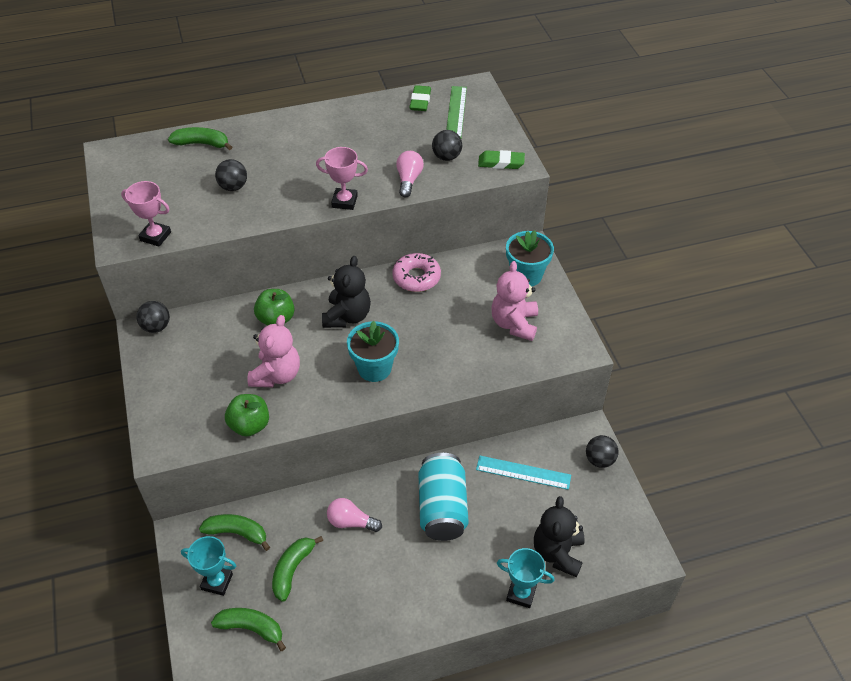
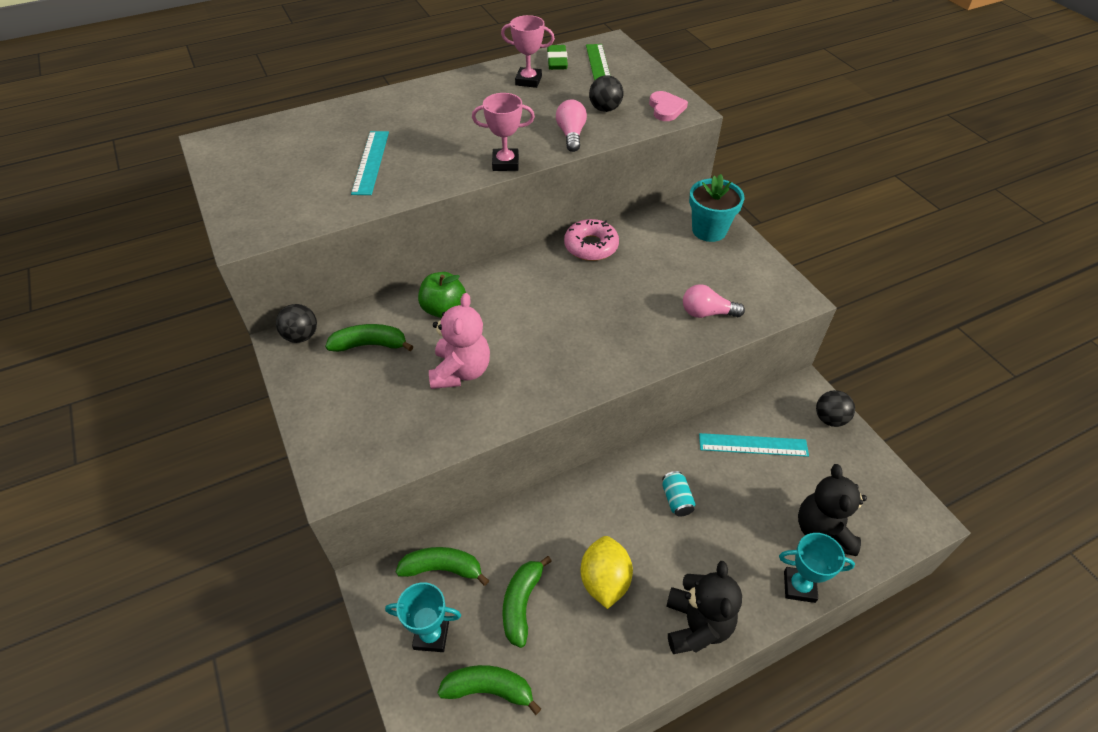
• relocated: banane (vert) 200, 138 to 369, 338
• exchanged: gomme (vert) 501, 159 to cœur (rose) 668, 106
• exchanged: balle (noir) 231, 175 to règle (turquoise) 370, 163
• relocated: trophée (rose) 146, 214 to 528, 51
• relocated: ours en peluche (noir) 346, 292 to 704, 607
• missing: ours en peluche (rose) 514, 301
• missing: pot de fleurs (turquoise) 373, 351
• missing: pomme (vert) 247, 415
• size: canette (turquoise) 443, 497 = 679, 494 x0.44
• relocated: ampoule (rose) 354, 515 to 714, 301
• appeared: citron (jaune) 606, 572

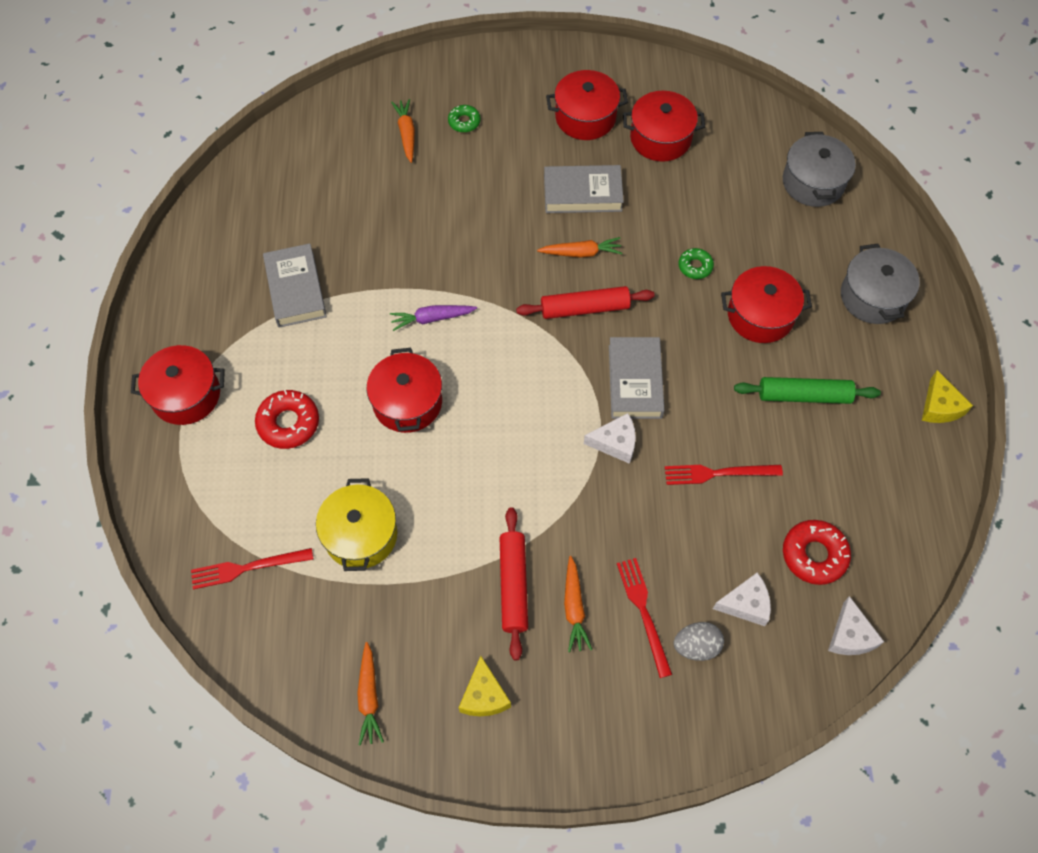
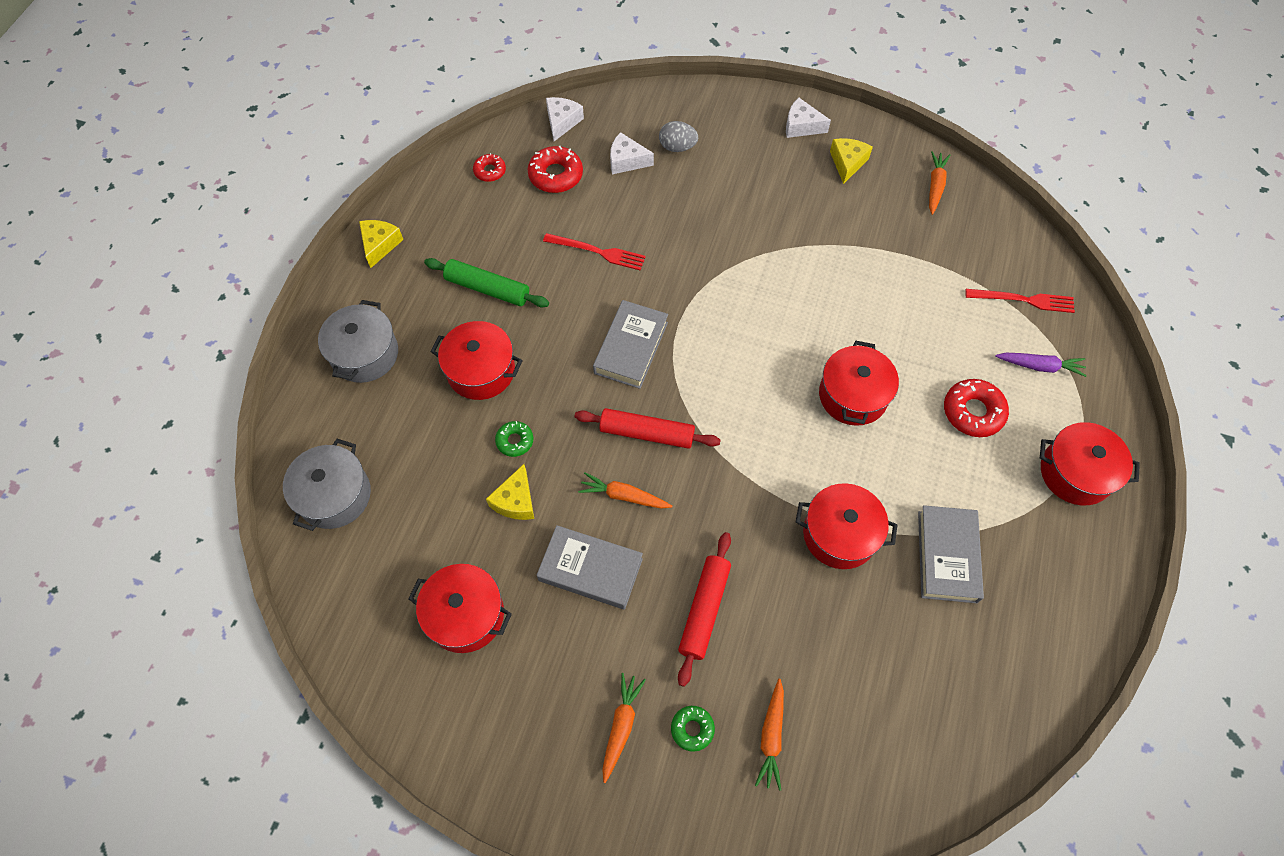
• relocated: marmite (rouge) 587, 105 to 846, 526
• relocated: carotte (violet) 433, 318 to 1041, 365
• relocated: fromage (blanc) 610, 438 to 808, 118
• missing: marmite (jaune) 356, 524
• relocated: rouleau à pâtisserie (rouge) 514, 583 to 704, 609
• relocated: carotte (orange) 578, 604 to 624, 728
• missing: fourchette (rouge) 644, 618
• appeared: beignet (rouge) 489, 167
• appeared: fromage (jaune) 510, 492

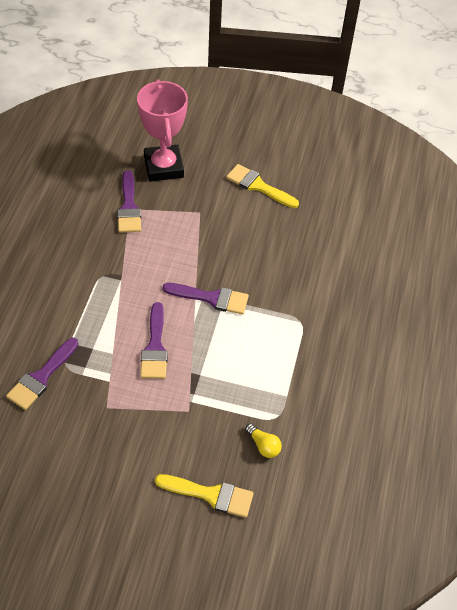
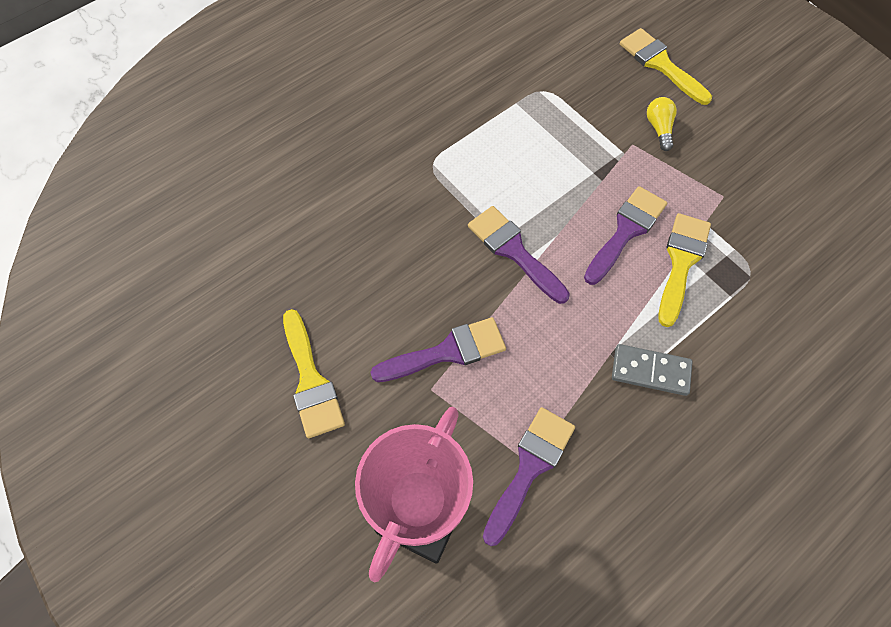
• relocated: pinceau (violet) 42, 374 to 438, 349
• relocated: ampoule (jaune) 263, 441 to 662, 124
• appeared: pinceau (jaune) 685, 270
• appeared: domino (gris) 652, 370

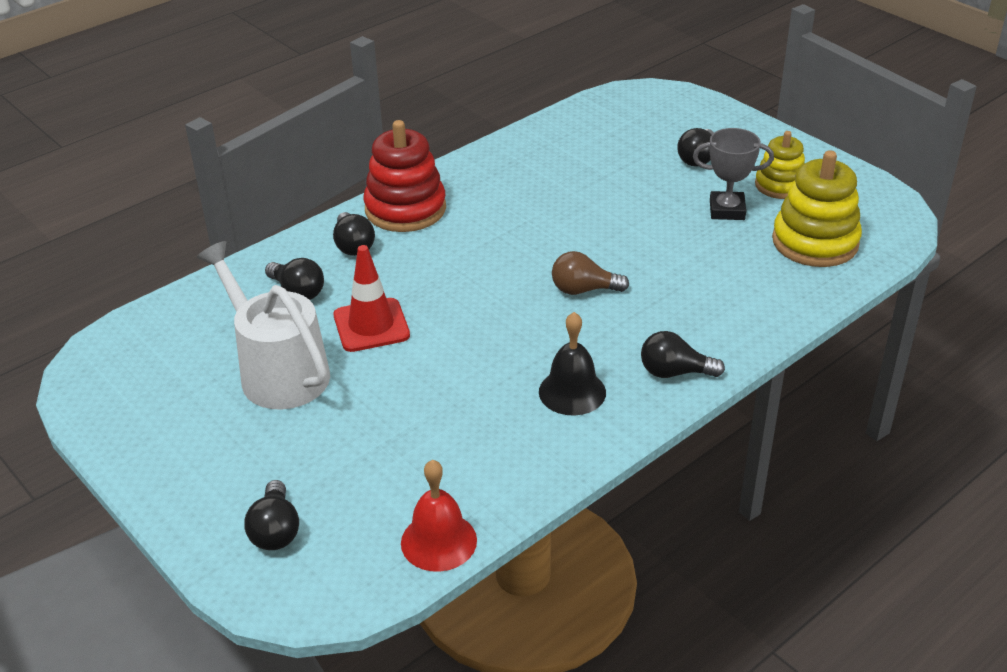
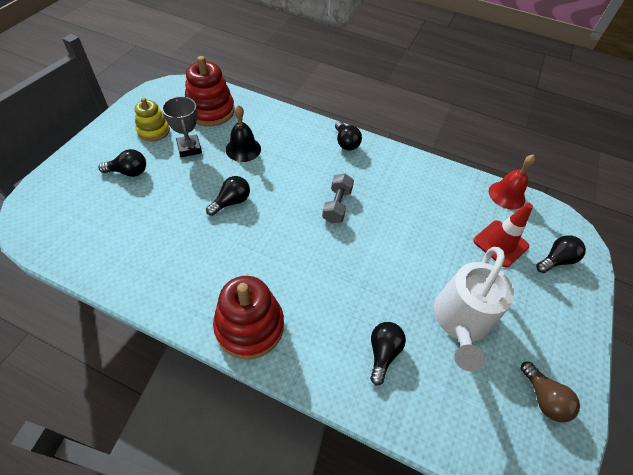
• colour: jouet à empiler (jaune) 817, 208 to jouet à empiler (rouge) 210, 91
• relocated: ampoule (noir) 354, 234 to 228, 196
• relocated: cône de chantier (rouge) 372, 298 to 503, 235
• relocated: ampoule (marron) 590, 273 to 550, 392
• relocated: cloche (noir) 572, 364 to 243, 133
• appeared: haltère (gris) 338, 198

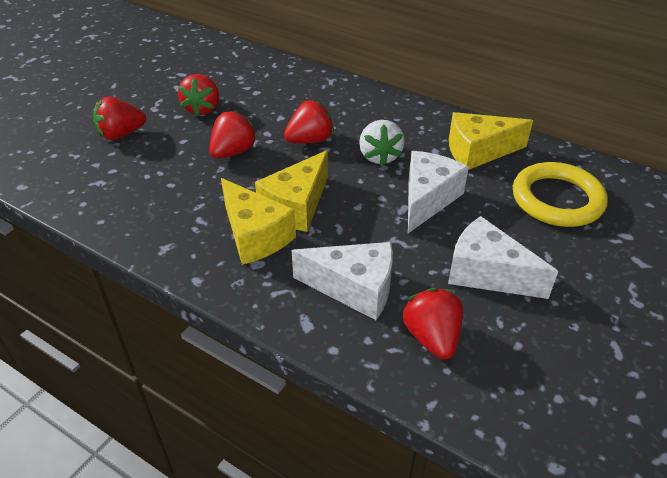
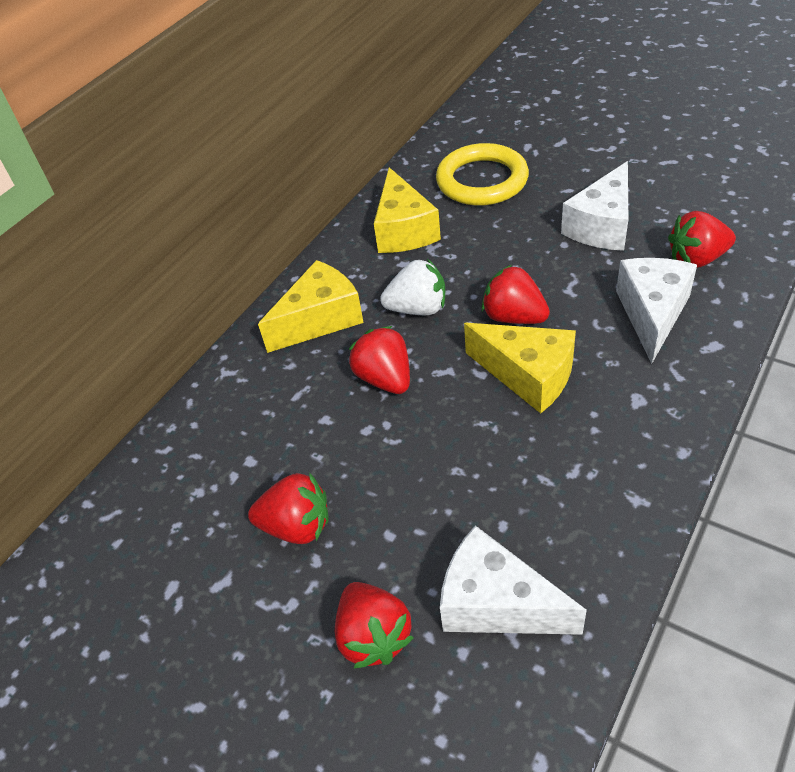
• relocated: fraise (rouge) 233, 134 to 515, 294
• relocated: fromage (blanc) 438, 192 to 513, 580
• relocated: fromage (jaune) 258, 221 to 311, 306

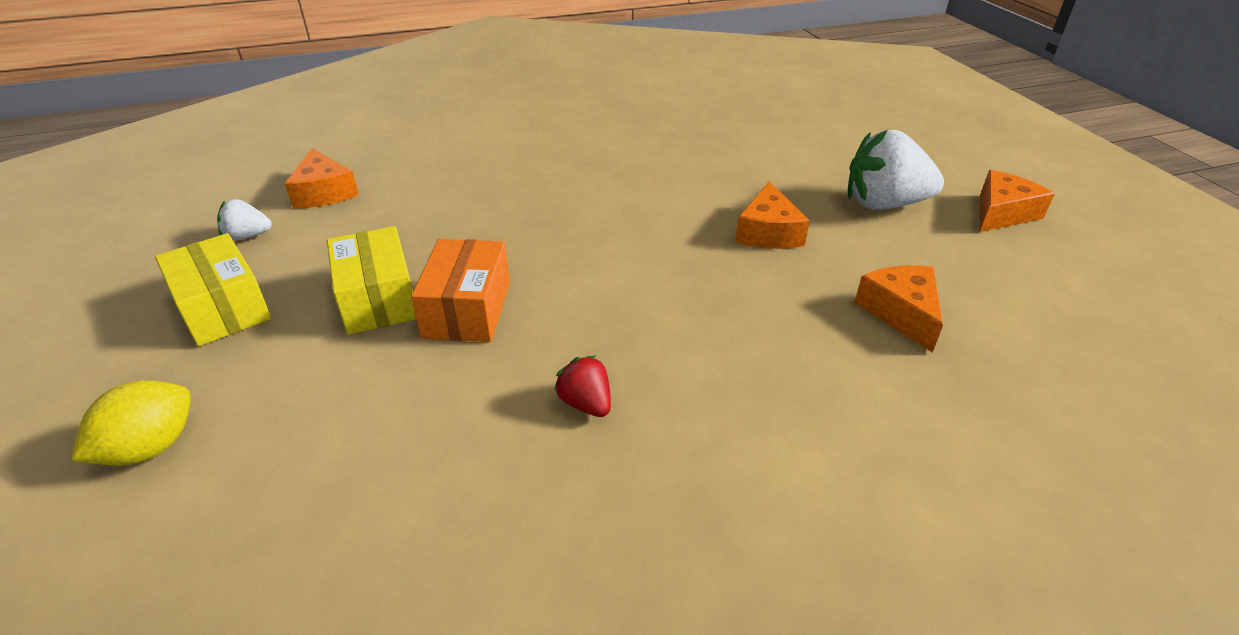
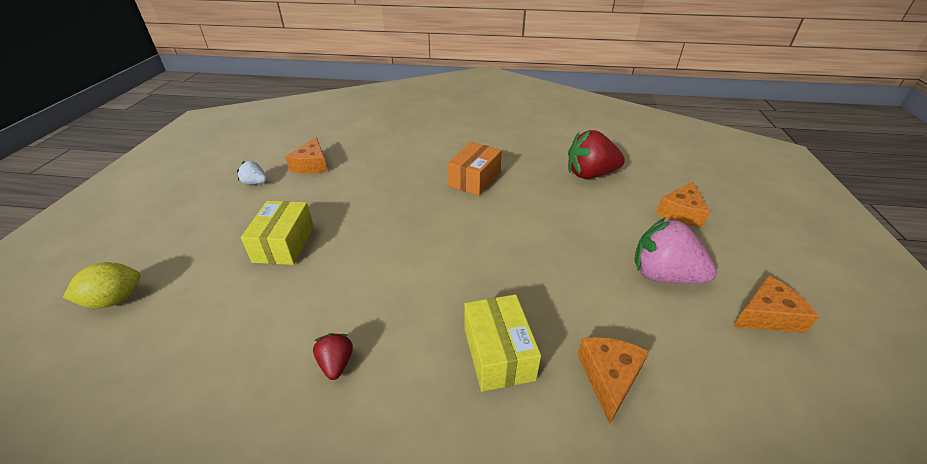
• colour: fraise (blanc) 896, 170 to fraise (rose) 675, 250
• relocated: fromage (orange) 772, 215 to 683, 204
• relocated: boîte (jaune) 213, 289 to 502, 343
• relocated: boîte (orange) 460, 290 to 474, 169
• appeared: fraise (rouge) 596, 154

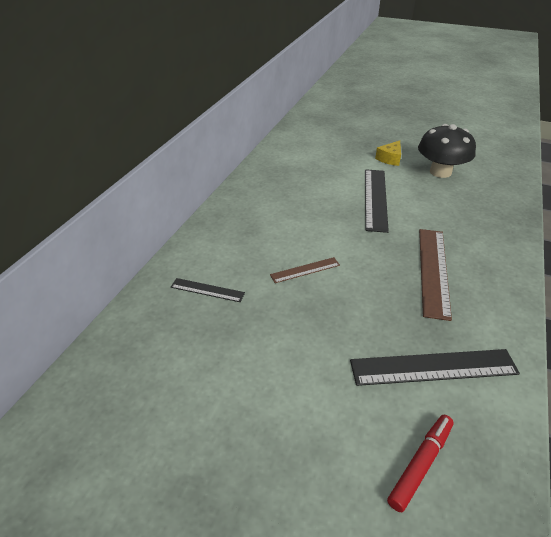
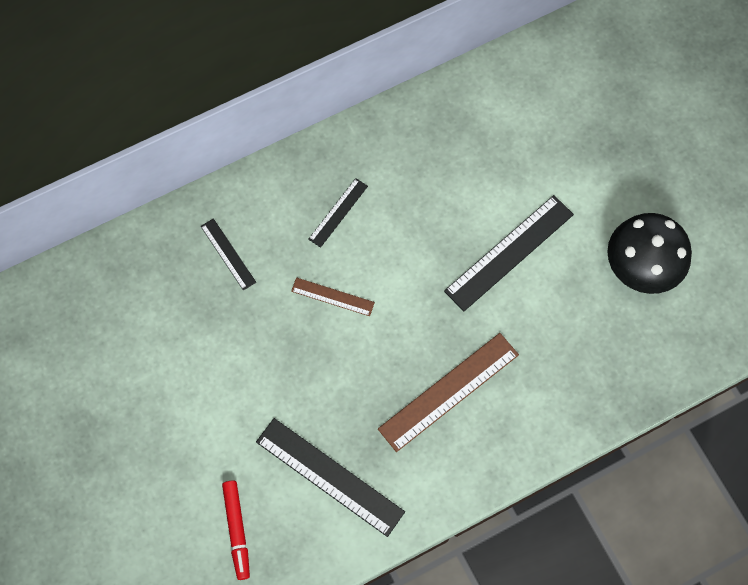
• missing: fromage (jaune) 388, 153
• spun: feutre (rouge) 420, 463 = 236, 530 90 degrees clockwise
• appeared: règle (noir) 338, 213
■ ■ ■ ■ ■
- TASK TO CARRY OUT
Before printing the records again, strip out the pictures; change nothing else.

- ANSWER TO THE EXERCISE
• relocated: banane (vert) 200, 138 to 369, 338
• exchanged: gomme (vert) 501, 159 to cœur (rose) 668, 106
• exchanged: balle (noir) 231, 175 to règle (turquoise) 370, 163
• relocated: trophée (rose) 146, 214 to 528, 51
• relocated: ours en peluche (noir) 346, 292 to 704, 607
• missing: ours en peluche (rose) 514, 301
• missing: pot de fleurs (turquoise) 373, 351
• missing: pomme (vert) 247, 415
• size: canette (turquoise) 443, 497 = 679, 494 x0.44
• relocated: ampoule (rose) 354, 515 to 714, 301
• appeared: citron (jaune) 606, 572

• relocated: marmite (rouge) 587, 105 to 846, 526
• relocated: carotte (violet) 433, 318 to 1041, 365
• relocated: fromage (blanc) 610, 438 to 808, 118
• missing: marmite (jaune) 356, 524
• relocated: rouleau à pâtisserie (rouge) 514, 583 to 704, 609
• relocated: carotte (orange) 578, 604 to 624, 728
• missing: fourchette (rouge) 644, 618
• appeared: beignet (rouge) 489, 167
• appeared: fromage (jaune) 510, 492

• relocated: pinceau (violet) 42, 374 to 438, 349
• relocated: ampoule (jaune) 263, 441 to 662, 124
• appeared: pinceau (jaune) 685, 270
• appeared: domino (gris) 652, 370

• colour: jouet à empiler (jaune) 817, 208 to jouet à empiler (rouge) 210, 91
• relocated: ampoule (noir) 354, 234 to 228, 196
• relocated: cône de chantier (rouge) 372, 298 to 503, 235
• relocated: ampoule (marron) 590, 273 to 550, 392
• relocated: cloche (noir) 572, 364 to 243, 133
• appeared: haltère (gris) 338, 198

• relocated: fraise (rouge) 233, 134 to 515, 294
• relocated: fromage (blanc) 438, 192 to 513, 580
• relocated: fromage (jaune) 258, 221 to 311, 306

• colour: fraise (blanc) 896, 170 to fraise (rose) 675, 250
• relocated: fromage (orange) 772, 215 to 683, 204
• relocated: boîte (jaune) 213, 289 to 502, 343
• relocated: boîte (orange) 460, 290 to 474, 169
• appeared: fraise (rouge) 596, 154

• missing: fromage (jaune) 388, 153
• spun: feutre (rouge) 420, 463 = 236, 530 90 degrees clockwise
• appeared: règle (noir) 338, 213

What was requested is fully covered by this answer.